TASK DIRECTIONS | Nothing other than the lines from the one containing "turquoise ball: 0 -> 2" through the close of the entries below should be printed, each exactly.

INFORMATION SUPPLIED |
===

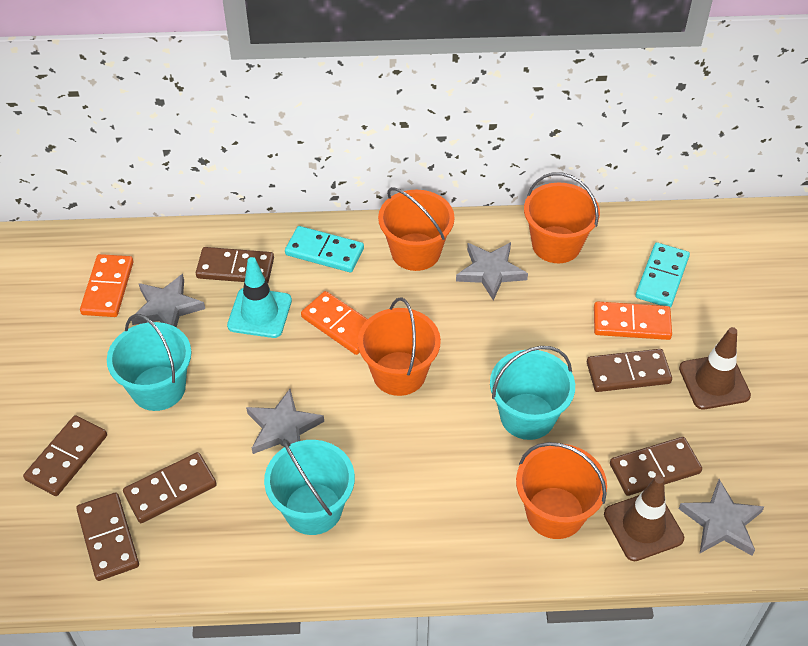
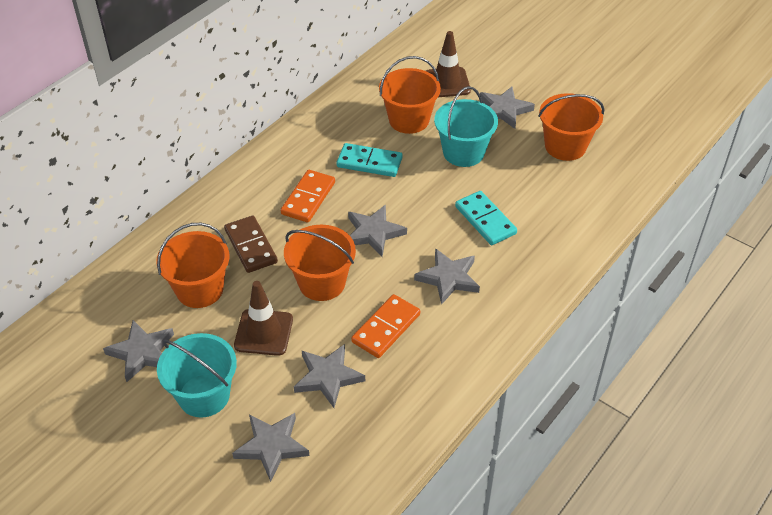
brown domino: 6 -> 1
grey star: 4 -> 6
orange domino: 3 -> 2
turquoise bucket: 3 -> 2
turquoise traffic cone: 1 -> 0

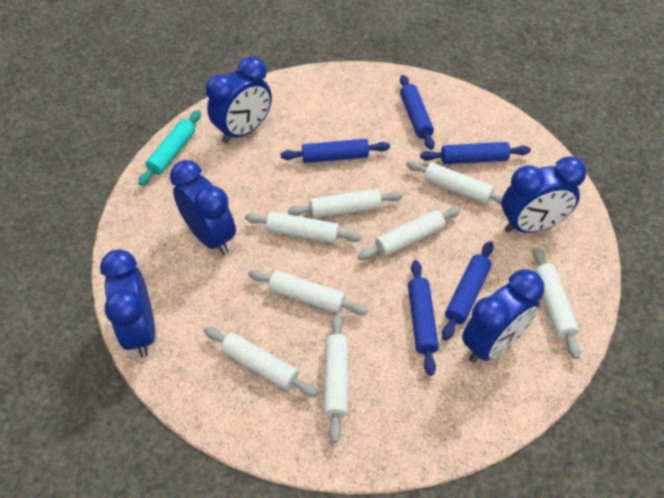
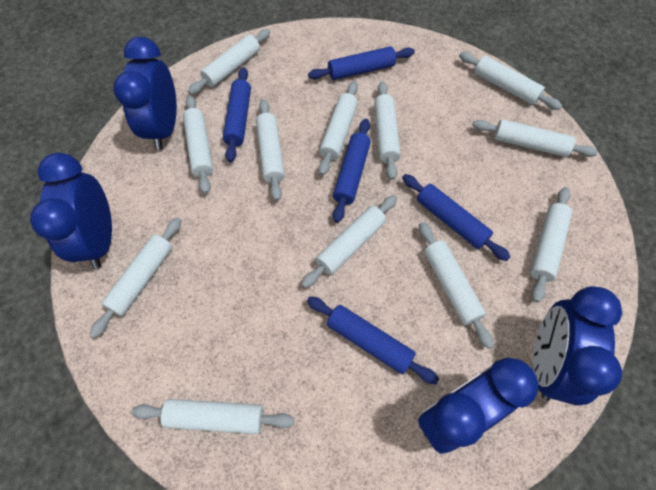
blue clock: 5 -> 4
turquoise rolling pin: 1 -> 0
white rolling pin: 8 -> 12

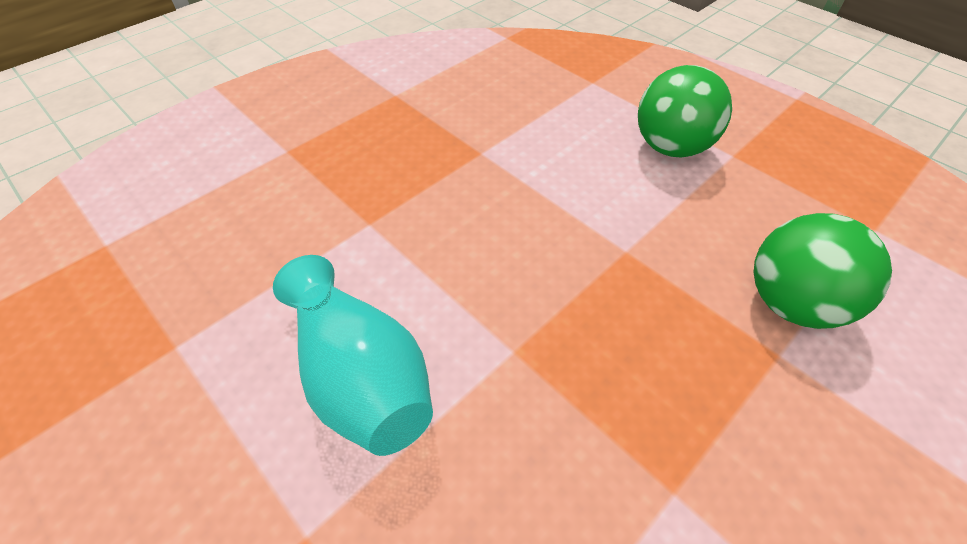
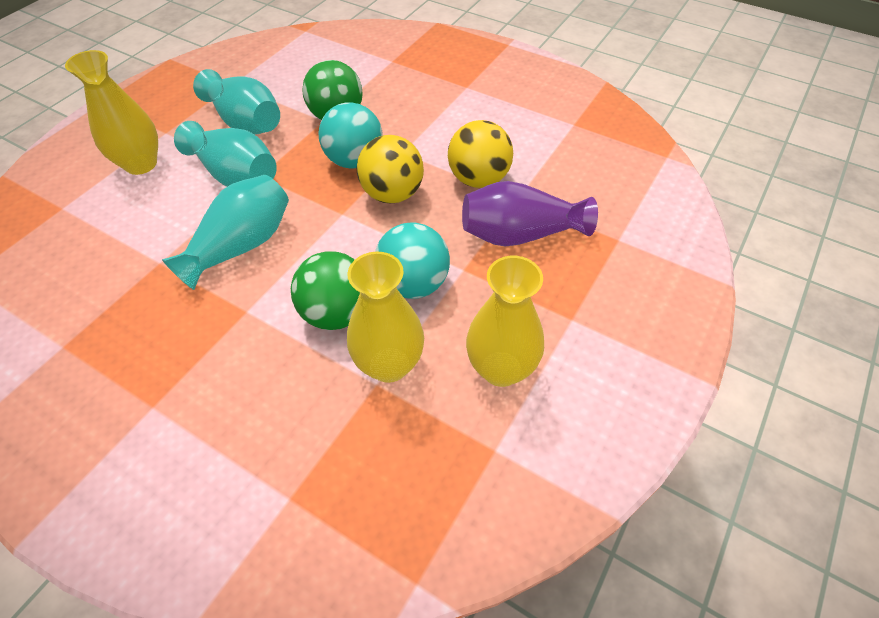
purple vase: 0 -> 1
turquoise ball: 0 -> 2
turquoise vase: 1 -> 3
yellow ball: 0 -> 2
yellow vase: 0 -> 3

===

YOUR RESPONSE |
turquoise ball: 0 -> 2
turquoise vase: 1 -> 3
yellow ball: 0 -> 2
yellow vase: 0 -> 3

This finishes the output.